# DATA EXTRACTS:
= Beginning of Section =
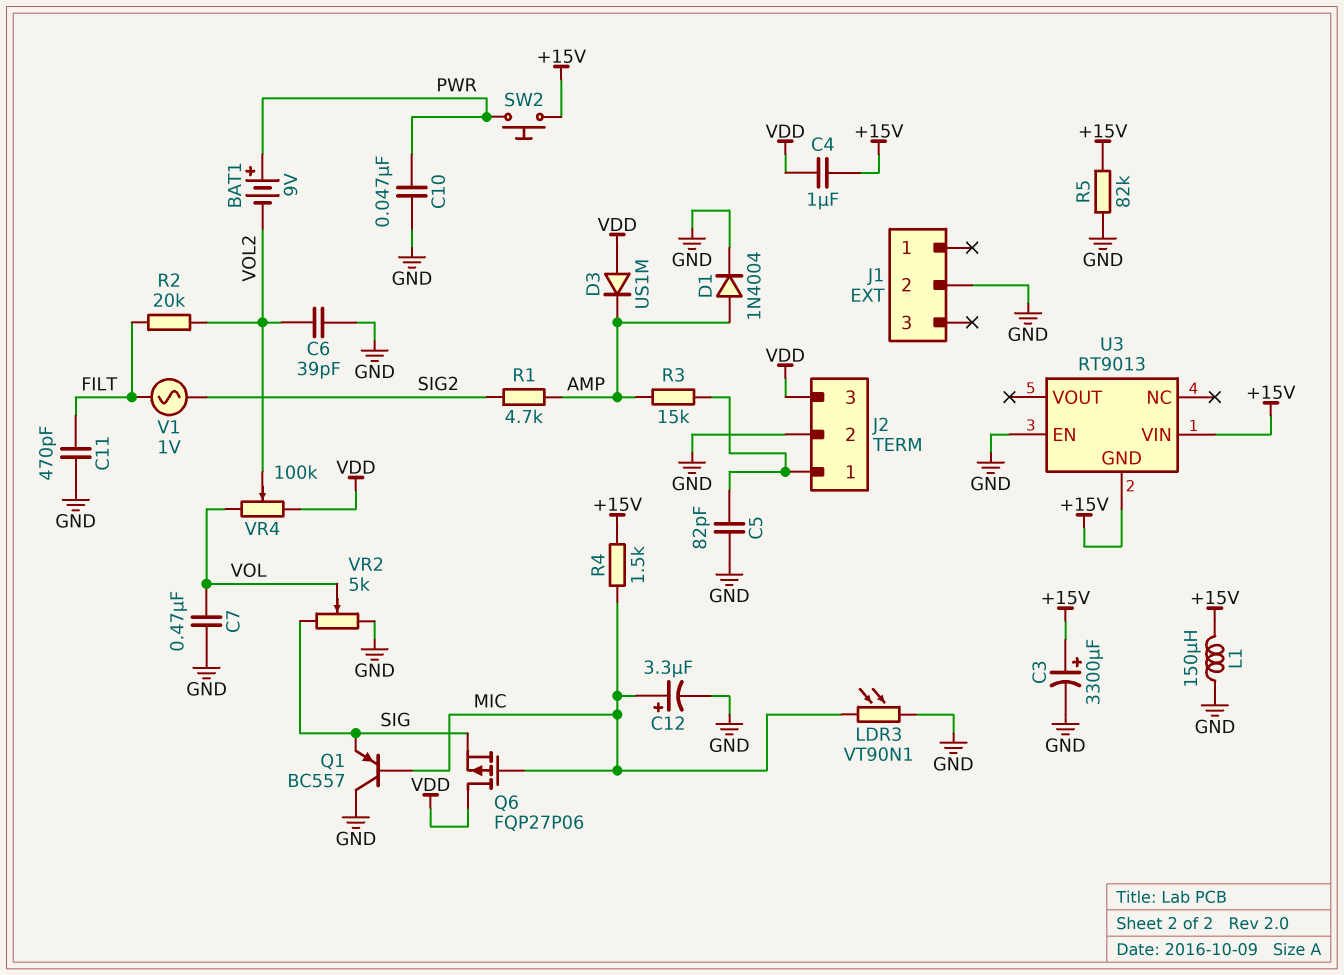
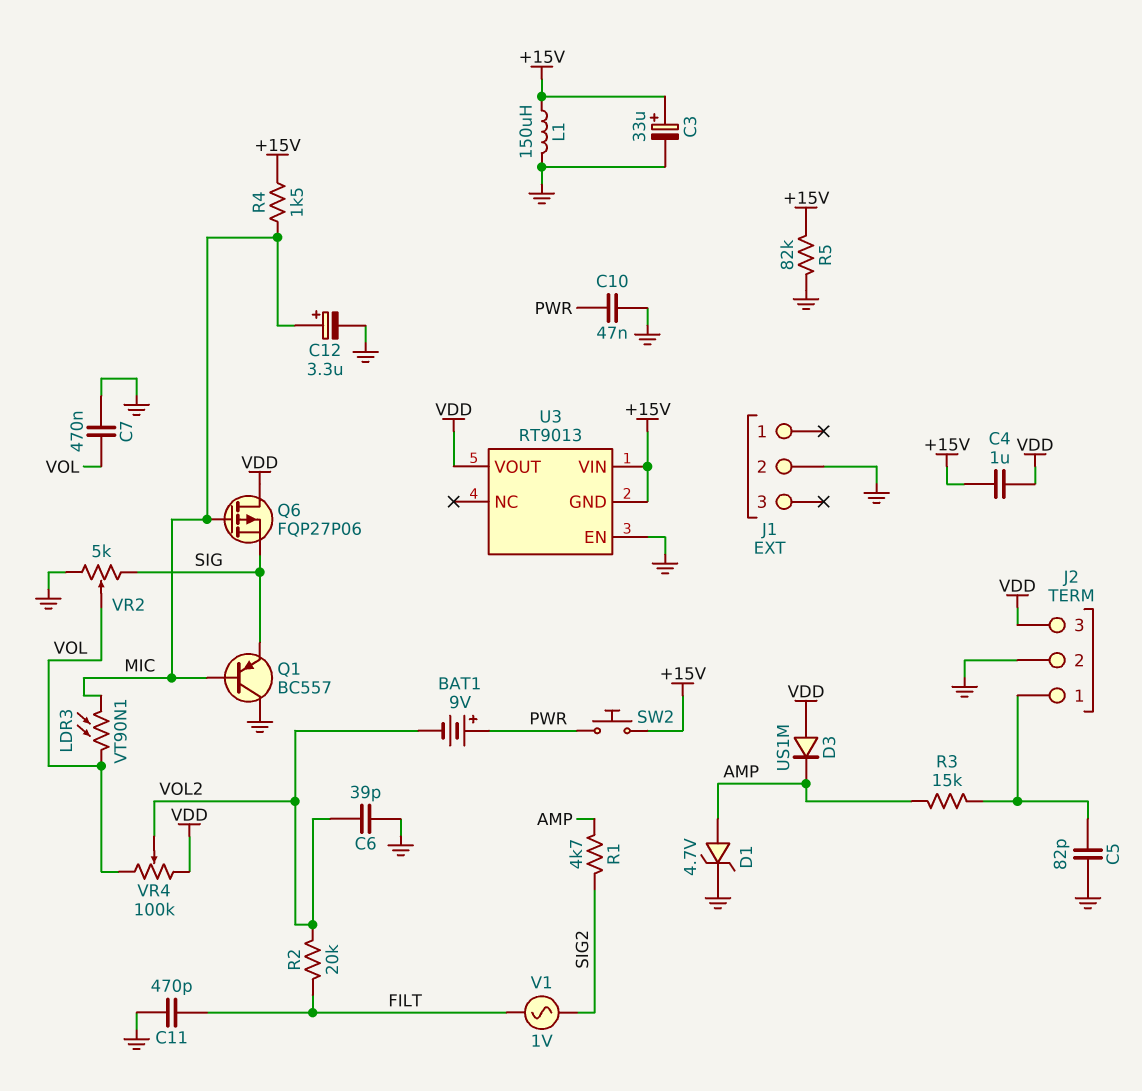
C3: 3300uF (plus +15V, minus GND) -> 33uF (plus +15V, minus GND)
D1: diode 1N4004 (A AMP, K GND) -> zener 4.7V (A AMP, K GND)
LDR3: VT90N1 (GND, MIC) -> VT90N1 (MIC, VOL)
U3 pin VOUT: none -> VDD

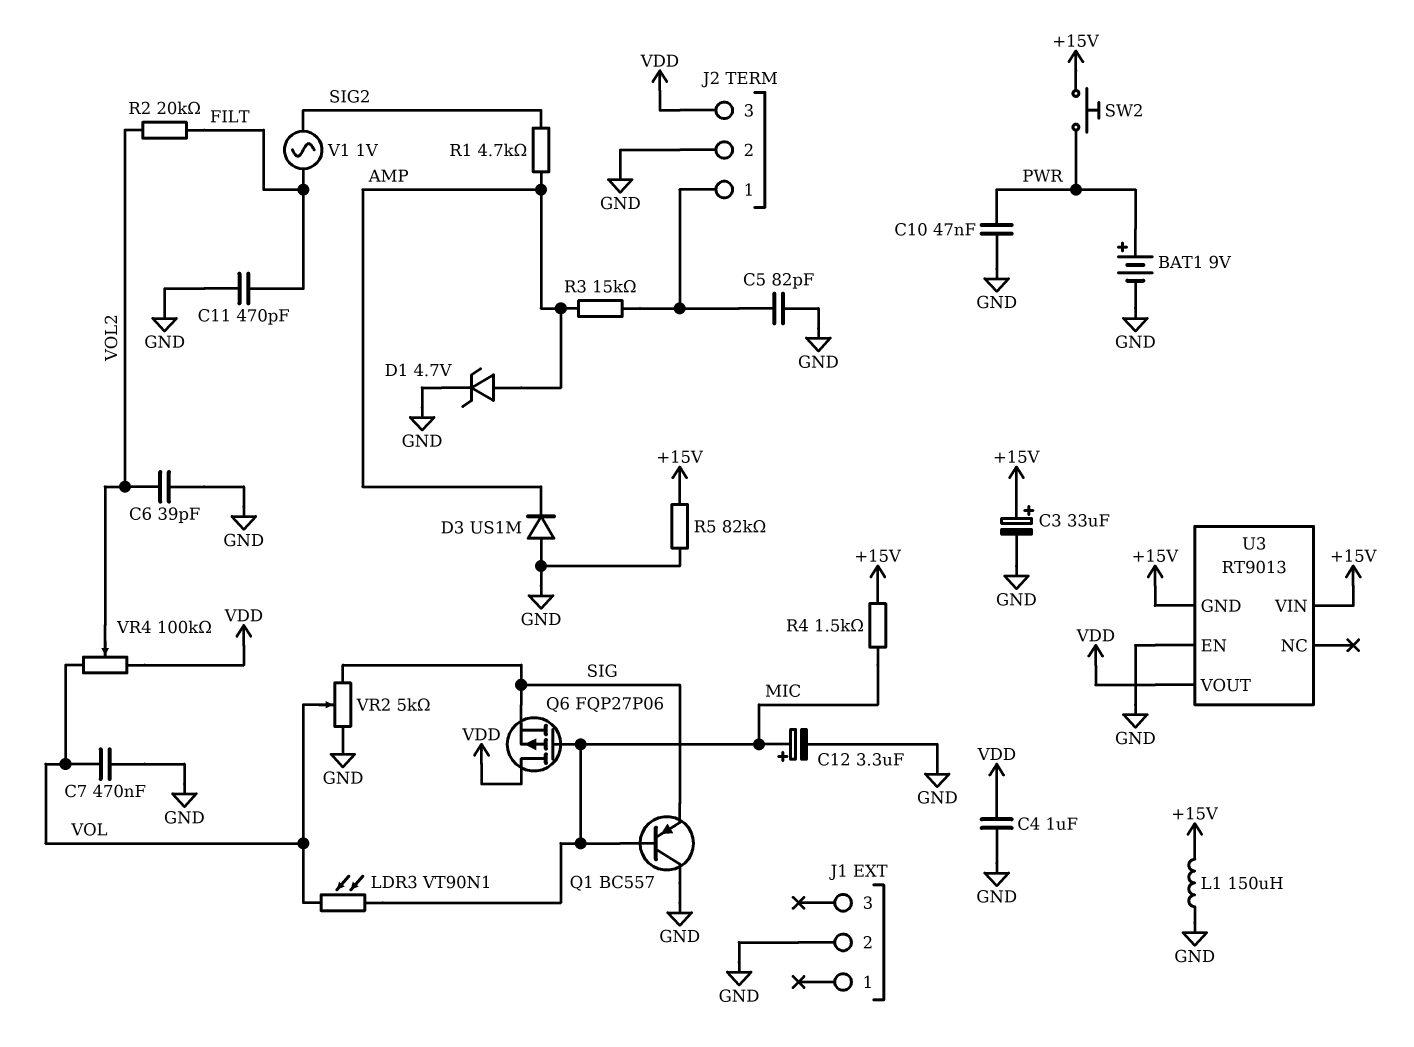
BAT1: 9V (plus PWR, minus VOL2) -> 9V (plus PWR, minus GND)
C4: 1uF (+15V, VDD) -> 1uF (GND, VDD)
D3: diode US1M (A VDD, K AMP) -> diode US1M (A GND, K AMP)

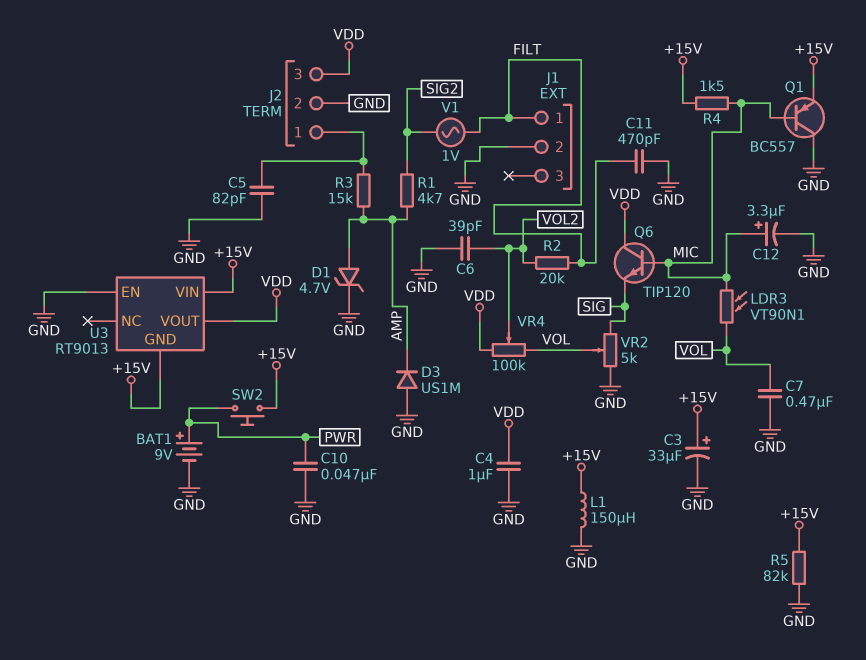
J1 pin 1: none -> FILT
Q1: PNP BC557 (B MIC, C GND, E SIG) -> PNP BC557 (B MIC, C GND, E +15V)
Q6: PMOS FQP27P06 (G MIC, D VDD, S SIG) -> NPN TIP120 (B MIC, C VDD, E SIG)

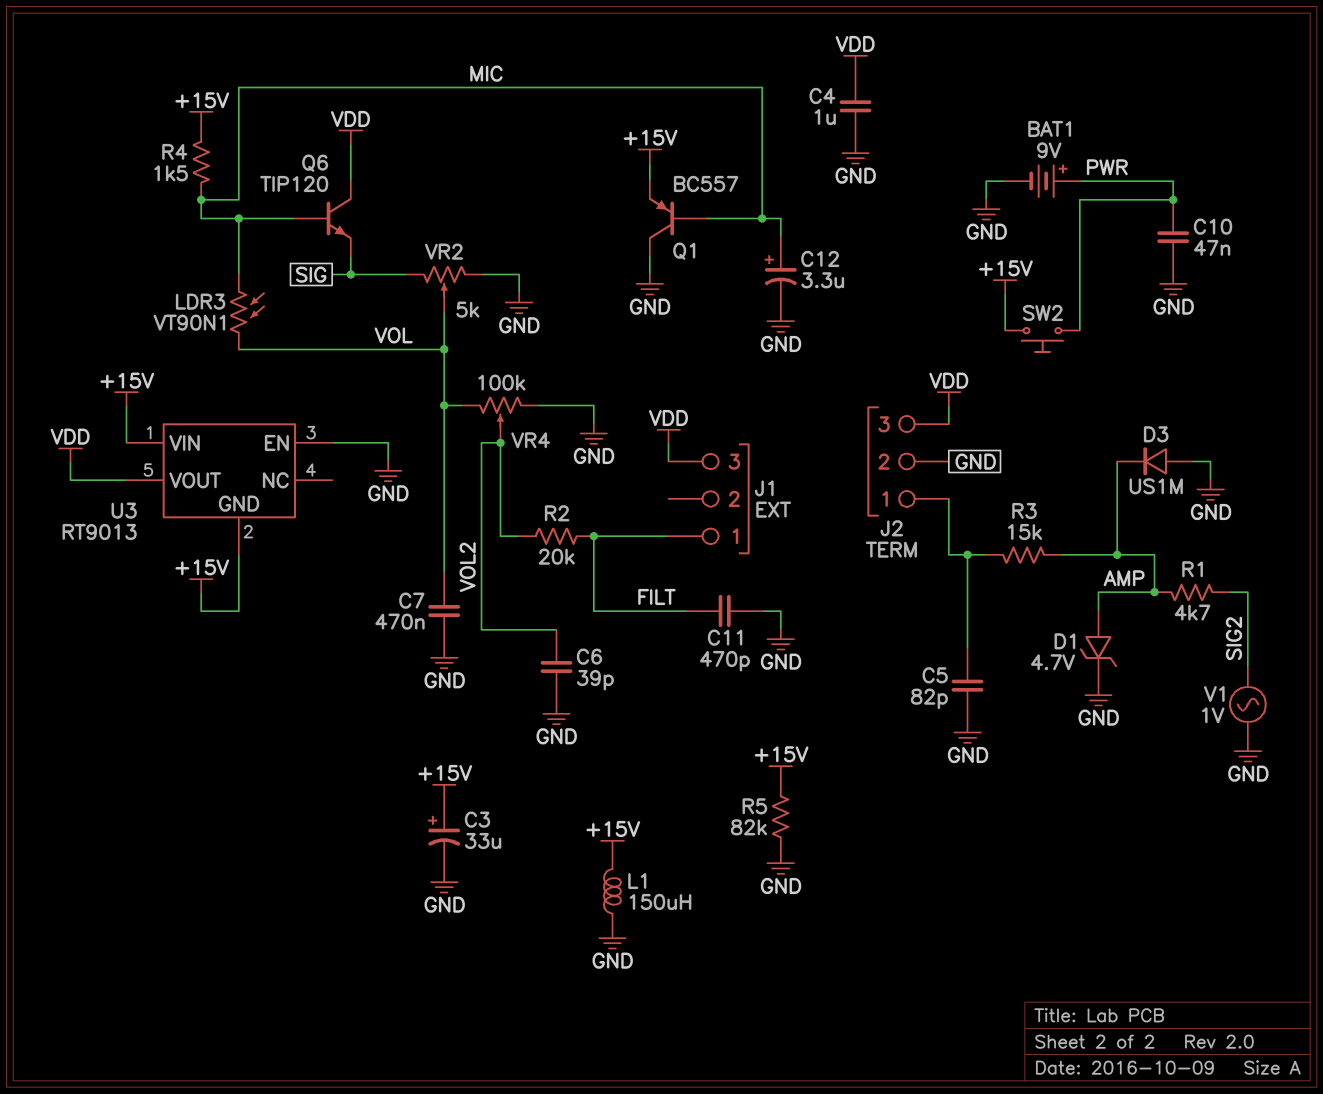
J1 pin 2: GND -> none
J1 pin 3: none -> VDD
V1: AC 1V (FILT, SIG2) -> AC 1V (GND, SIG2)
VR4: 100k (VDD, VOL, wiper VOL2) -> 100k (GND, VOL, wiper VOL2)

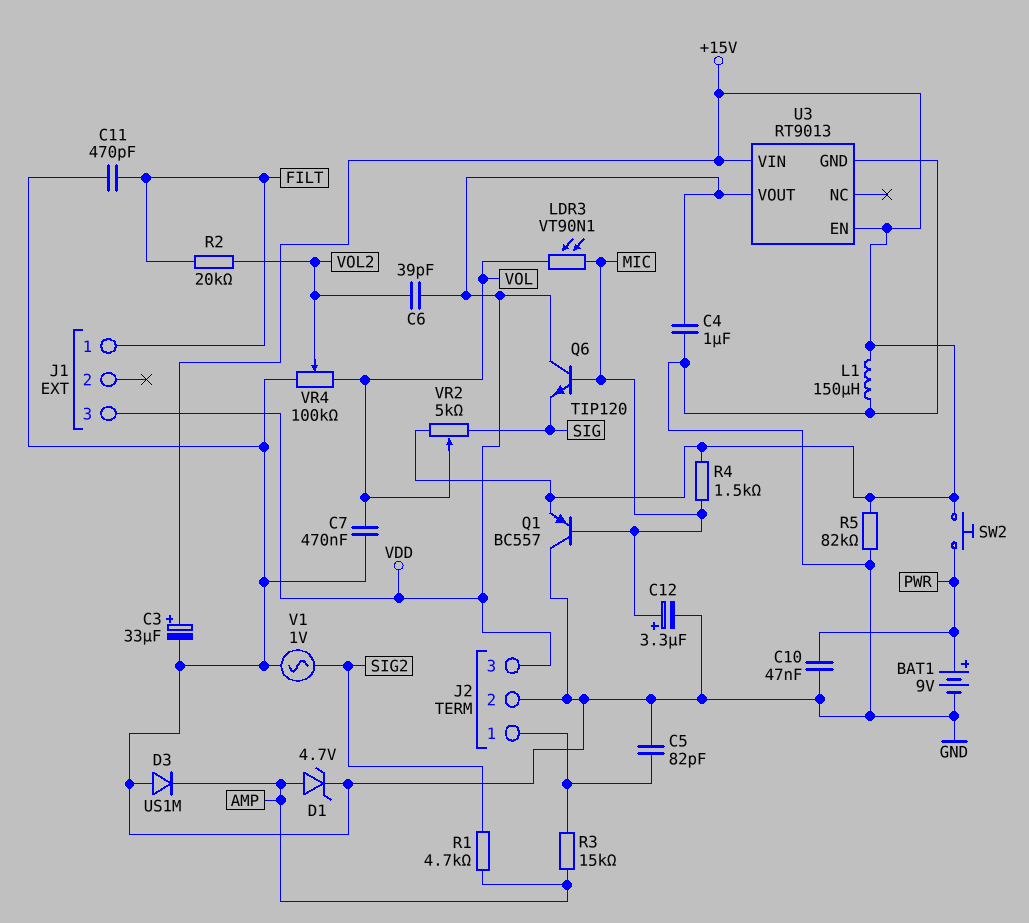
C6: 39pF (GND, VOL2) -> 39pF (VDD, VOL2)
U3 pin EN: GND -> +15V
U3 pin GND: +15V -> GND
VR2: 5k (GND, SIG, wiper VOL) -> 5k (+15V, SIG, wiper VOL)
= End of Section =
# WHAT IS BEING ASKED:
With the line that contains "U3 pin GND: +15V -> GND" as your start, reproduce the data above exactly through its last line, and nothing before that start.

# ANSWER TO THE EXERCISE:
U3 pin GND: +15V -> GND
VR2: 5k (GND, SIG, wiper VOL) -> 5k (+15V, SIG, wiper VOL)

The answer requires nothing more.